Task goal >>
Could you copy out all of the entries exactly?

Record excerpts >>
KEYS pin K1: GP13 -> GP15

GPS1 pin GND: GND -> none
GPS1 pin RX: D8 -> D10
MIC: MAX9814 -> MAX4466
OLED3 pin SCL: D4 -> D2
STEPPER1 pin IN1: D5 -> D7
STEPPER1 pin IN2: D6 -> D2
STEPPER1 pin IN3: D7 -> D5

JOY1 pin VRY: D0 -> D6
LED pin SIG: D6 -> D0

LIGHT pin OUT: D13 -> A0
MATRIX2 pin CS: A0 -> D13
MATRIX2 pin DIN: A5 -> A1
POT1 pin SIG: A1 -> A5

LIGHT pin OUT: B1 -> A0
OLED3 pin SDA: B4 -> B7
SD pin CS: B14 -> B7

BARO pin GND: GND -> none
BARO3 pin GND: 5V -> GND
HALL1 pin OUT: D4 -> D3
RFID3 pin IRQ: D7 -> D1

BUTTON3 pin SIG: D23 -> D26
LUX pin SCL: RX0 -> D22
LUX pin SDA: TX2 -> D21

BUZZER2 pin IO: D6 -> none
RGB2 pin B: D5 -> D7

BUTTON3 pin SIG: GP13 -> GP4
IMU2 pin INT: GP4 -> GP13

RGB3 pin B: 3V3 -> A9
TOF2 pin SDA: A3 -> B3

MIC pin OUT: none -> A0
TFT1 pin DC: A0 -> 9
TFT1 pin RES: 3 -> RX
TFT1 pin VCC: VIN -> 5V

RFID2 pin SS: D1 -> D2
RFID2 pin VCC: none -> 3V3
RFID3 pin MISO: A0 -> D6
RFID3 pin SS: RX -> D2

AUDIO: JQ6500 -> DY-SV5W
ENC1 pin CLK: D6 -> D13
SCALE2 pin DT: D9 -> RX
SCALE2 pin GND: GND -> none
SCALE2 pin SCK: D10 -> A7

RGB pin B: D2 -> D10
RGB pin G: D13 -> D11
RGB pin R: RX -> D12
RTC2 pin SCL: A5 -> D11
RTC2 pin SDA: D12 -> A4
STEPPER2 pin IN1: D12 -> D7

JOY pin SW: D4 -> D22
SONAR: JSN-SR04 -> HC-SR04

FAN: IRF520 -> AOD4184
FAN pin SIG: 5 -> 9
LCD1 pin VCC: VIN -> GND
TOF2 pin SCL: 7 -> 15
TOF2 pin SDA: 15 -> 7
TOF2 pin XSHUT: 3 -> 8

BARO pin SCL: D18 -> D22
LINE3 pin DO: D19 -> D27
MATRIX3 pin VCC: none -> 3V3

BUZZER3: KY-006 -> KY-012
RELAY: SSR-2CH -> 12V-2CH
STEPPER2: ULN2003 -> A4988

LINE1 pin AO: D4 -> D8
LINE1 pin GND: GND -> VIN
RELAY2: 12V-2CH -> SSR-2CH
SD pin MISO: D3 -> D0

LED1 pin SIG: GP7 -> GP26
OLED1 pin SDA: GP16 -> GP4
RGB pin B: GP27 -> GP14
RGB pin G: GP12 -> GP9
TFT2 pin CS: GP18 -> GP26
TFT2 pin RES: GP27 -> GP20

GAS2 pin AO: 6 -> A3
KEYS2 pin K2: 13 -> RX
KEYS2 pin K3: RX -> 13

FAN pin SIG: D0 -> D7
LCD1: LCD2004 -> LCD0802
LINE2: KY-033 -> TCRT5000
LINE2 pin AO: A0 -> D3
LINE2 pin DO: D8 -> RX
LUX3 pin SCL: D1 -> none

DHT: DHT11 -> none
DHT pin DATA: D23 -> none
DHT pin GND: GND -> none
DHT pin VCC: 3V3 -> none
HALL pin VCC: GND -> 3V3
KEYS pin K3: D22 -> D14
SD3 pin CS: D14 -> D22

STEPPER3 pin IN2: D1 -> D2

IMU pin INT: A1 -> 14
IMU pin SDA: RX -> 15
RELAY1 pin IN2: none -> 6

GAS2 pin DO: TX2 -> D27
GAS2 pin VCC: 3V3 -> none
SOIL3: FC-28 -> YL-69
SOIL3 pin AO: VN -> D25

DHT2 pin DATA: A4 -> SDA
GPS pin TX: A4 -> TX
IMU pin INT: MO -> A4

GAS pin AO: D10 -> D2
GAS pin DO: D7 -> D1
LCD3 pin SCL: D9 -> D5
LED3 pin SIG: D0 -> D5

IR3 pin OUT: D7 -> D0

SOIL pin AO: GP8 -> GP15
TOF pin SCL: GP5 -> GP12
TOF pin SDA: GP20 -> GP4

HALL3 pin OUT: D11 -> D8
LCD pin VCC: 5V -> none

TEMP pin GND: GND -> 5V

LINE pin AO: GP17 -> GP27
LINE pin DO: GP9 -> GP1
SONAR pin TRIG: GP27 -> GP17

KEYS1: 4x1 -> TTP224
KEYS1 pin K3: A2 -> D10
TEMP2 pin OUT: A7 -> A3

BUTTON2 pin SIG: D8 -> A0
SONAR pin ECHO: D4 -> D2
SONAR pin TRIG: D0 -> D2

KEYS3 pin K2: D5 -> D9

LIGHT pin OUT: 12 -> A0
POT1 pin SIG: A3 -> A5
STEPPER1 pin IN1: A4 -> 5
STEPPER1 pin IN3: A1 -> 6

Your solution >>
KEYS pin K1: GP13 -> GP15

GPS1 pin GND: GND -> none
GPS1 pin RX: D8 -> D10
MIC: MAX9814 -> MAX4466
OLED3 pin SCL: D4 -> D2
STEPPER1 pin IN1: D5 -> D7
STEPPER1 pin IN2: D6 -> D2
STEPPER1 pin IN3: D7 -> D5

JOY1 pin VRY: D0 -> D6
LED pin SIG: D6 -> D0

LIGHT pin OUT: D13 -> A0
MATRIX2 pin CS: A0 -> D13
MATRIX2 pin DIN: A5 -> A1
POT1 pin SIG: A1 -> A5

LIGHT pin OUT: B1 -> A0
OLED3 pin SDA: B4 -> B7
SD pin CS: B14 -> B7

BARO pin GND: GND -> none
BARO3 pin GND: 5V -> GND
HALL1 pin OUT: D4 -> D3
RFID3 pin IRQ: D7 -> D1

BUTTON3 pin SIG: D23 -> D26
LUX pin SCL: RX0 -> D22
LUX pin SDA: TX2 -> D21

BUZZER2 pin IO: D6 -> none
RGB2 pin B: D5 -> D7

BUTTON3 pin SIG: GP13 -> GP4
IMU2 pin INT: GP4 -> GP13

RGB3 pin B: 3V3 -> A9
TOF2 pin SDA: A3 -> B3

MIC pin OUT: none -> A0
TFT1 pin DC: A0 -> 9
TFT1 pin RES: 3 -> RX
TFT1 pin VCC: VIN -> 5V

RFID2 pin SS: D1 -> D2
RFID2 pin VCC: none -> 3V3
RFID3 pin MISO: A0 -> D6
RFID3 pin SS: RX -> D2

AUDIO: JQ6500 -> DY-SV5W
ENC1 pin CLK: D6 -> D13
SCALE2 pin DT: D9 -> RX
SCALE2 pin GND: GND -> none
SCALE2 pin SCK: D10 -> A7

RGB pin B: D2 -> D10
RGB pin G: D13 -> D11
RGB pin R: RX -> D12
RTC2 pin SCL: A5 -> D11
RTC2 pin SDA: D12 -> A4
STEPPER2 pin IN1: D12 -> D7

JOY pin SW: D4 -> D22
SONAR: JSN-SR04 -> HC-SR04

FAN: IRF520 -> AOD4184
FAN pin SIG: 5 -> 9
LCD1 pin VCC: VIN -> GND
TOF2 pin SCL: 7 -> 15
TOF2 pin SDA: 15 -> 7
TOF2 pin XSHUT: 3 -> 8

BARO pin SCL: D18 -> D22
LINE3 pin DO: D19 -> D27
MATRIX3 pin VCC: none -> 3V3

BUZZER3: KY-006 -> KY-012
RELAY: SSR-2CH -> 12V-2CH
STEPPER2: ULN2003 -> A4988

LINE1 pin AO: D4 -> D8
LINE1 pin GND: GND -> VIN
RELAY2: 12V-2CH -> SSR-2CH
SD pin MISO: D3 -> D0

LED1 pin SIG: GP7 -> GP26
OLED1 pin SDA: GP16 -> GP4
RGB pin B: GP27 -> GP14
RGB pin G: GP12 -> GP9
TFT2 pin CS: GP18 -> GP26
TFT2 pin RES: GP27 -> GP20

GAS2 pin AO: 6 -> A3
KEYS2 pin K2: 13 -> RX
KEYS2 pin K3: RX -> 13

FAN pin SIG: D0 -> D7
LCD1: LCD2004 -> LCD0802
LINE2: KY-033 -> TCRT5000
LINE2 pin AO: A0 -> D3
LINE2 pin DO: D8 -> RX
LUX3 pin SCL: D1 -> none

DHT: DHT11 -> none
DHT pin DATA: D23 -> none
DHT pin GND: GND -> none
DHT pin VCC: 3V3 -> none
HALL pin VCC: GND -> 3V3
KEYS pin K3: D22 -> D14
SD3 pin CS: D14 -> D22

STEPPER3 pin IN2: D1 -> D2

IMU pin INT: A1 -> 14
IMU pin SDA: RX -> 15
RELAY1 pin IN2: none -> 6

GAS2 pin DO: TX2 -> D27
GAS2 pin VCC: 3V3 -> none
SOIL3: FC-28 -> YL-69
SOIL3 pin AO: VN -> D25

DHT2 pin DATA: A4 -> SDA
GPS pin TX: A4 -> TX
IMU pin INT: MO -> A4

GAS pin AO: D10 -> D2
GAS pin DO: D7 -> D1
LCD3 pin SCL: D9 -> D5
LED3 pin SIG: D0 -> D5

IR3 pin OUT: D7 -> D0

SOIL pin AO: GP8 -> GP15
TOF pin SCL: GP5 -> GP12
TOF pin SDA: GP20 -> GP4

HALL3 pin OUT: D11 -> D8
LCD pin VCC: 5V -> none

TEMP pin GND: GND -> 5V

LINE pin AO: GP17 -> GP27
LINE pin DO: GP9 -> GP1
SONAR pin TRIG: GP27 -> GP17

KEYS1: 4x1 -> TTP224
KEYS1 pin K3: A2 -> D10
TEMP2 pin OUT: A7 -> A3

BUTTON2 pin SIG: D8 -> A0
SONAR pin ECHO: D4 -> D2
SONAR pin TRIG: D0 -> D2

KEYS3 pin K2: D5 -> D9

LIGHT pin OUT: 12 -> A0
POT1 pin SIG: A3 -> A5
STEPPER1 pin IN1: A4 -> 5
STEPPER1 pin IN3: A1 -> 6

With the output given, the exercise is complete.